*PROVIDED DATA*.
───
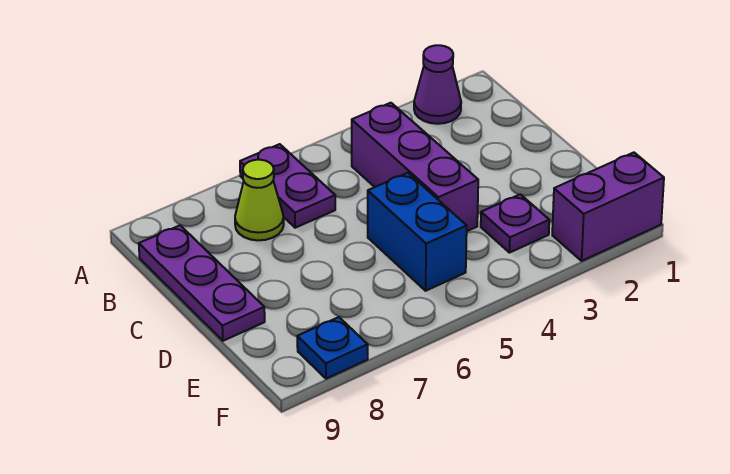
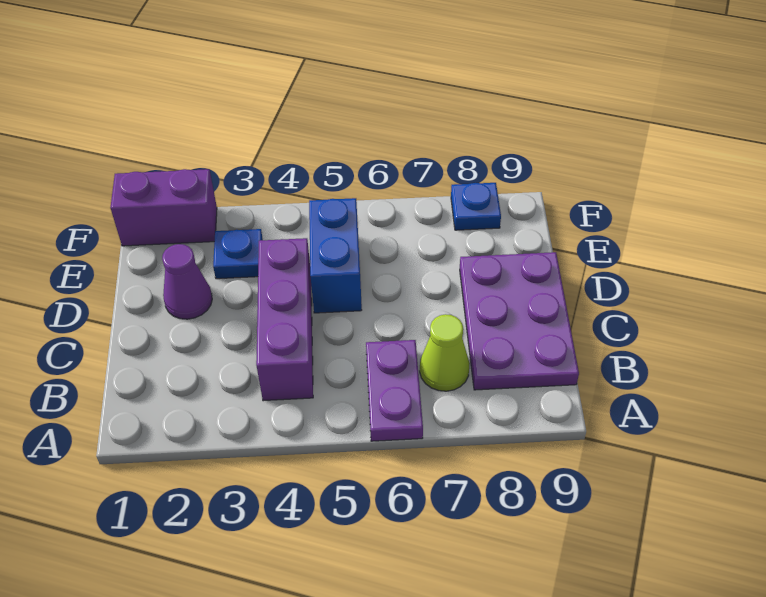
purple cone A2 level 1 -> purple cone D2 level 1
purple plate B9:D9 level 1 -> purple plate B8:D9 level 1
purple plate E3 level 1 -> blue plate E3 level 1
───
*WHAT YOU WILL DO*.
Retype the listing exactly. Skip every picture.

*YOUR RESPONSE*.
purple cone A2 level 1 -> purple cone D2 level 1
purple plate B9:D9 level 1 -> purple plate B8:D9 level 1
purple plate E3 level 1 -> blue plate E3 level 1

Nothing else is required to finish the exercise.